* EXERCISE REQUIREMENTS
Of the entries below, restate word for word only the section that runs from the line with "pink plane [373,153,447,220]" to the line with "red spool [651,292,695,327]", counting both ends.

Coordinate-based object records

◇ ◇ ◇ ◇ ◇

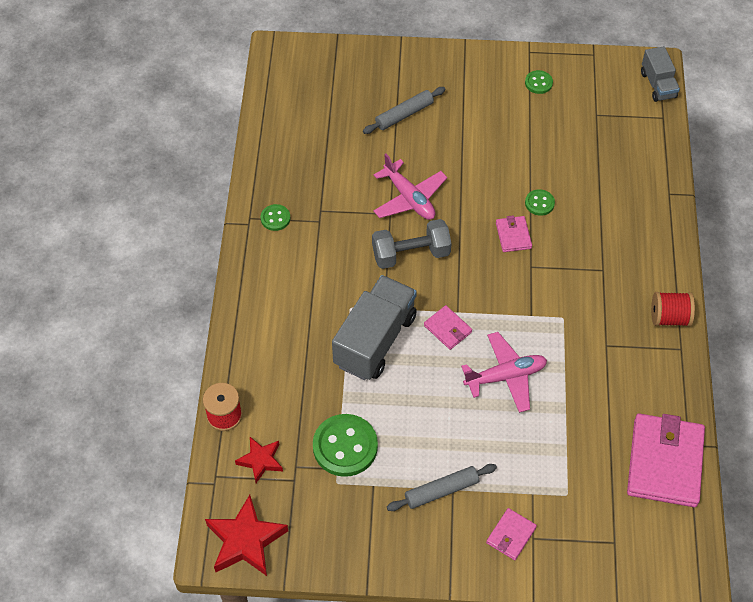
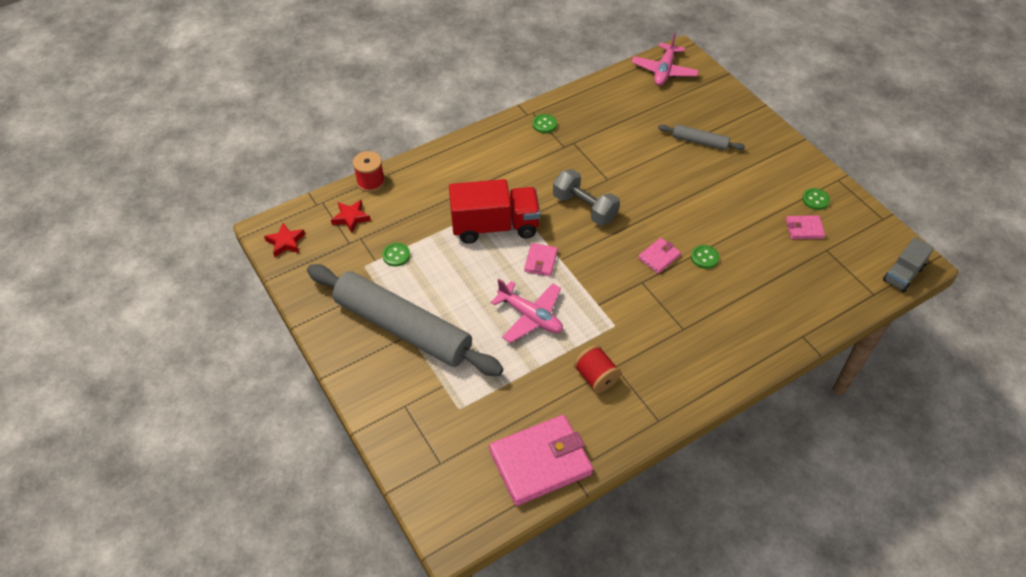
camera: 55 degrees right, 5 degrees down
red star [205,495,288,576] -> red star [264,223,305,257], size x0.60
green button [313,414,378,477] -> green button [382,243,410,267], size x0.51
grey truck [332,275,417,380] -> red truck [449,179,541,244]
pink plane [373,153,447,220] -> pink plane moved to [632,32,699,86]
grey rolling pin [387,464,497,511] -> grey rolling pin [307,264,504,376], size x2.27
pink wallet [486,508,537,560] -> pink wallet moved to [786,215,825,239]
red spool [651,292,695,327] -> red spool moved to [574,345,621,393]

◇ ◇ ◇ ◇ ◇

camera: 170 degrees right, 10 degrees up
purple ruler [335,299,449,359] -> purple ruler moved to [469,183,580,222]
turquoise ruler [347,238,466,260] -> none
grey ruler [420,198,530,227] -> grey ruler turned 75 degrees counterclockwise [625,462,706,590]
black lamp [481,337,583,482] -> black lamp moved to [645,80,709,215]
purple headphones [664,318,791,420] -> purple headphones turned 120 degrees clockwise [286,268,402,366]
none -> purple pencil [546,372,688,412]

◇ ◇ ◇ ◇ ◇

* EXPECTED ANSWER
pink plane [373,153,447,220] -> pink plane moved to [632,32,699,86]
grey rolling pin [387,464,497,511] -> grey rolling pin [307,264,504,376], size x2.27
pink wallet [486,508,537,560] -> pink wallet moved to [786,215,825,239]
red spool [651,292,695,327] -> red spool moved to [574,345,621,393]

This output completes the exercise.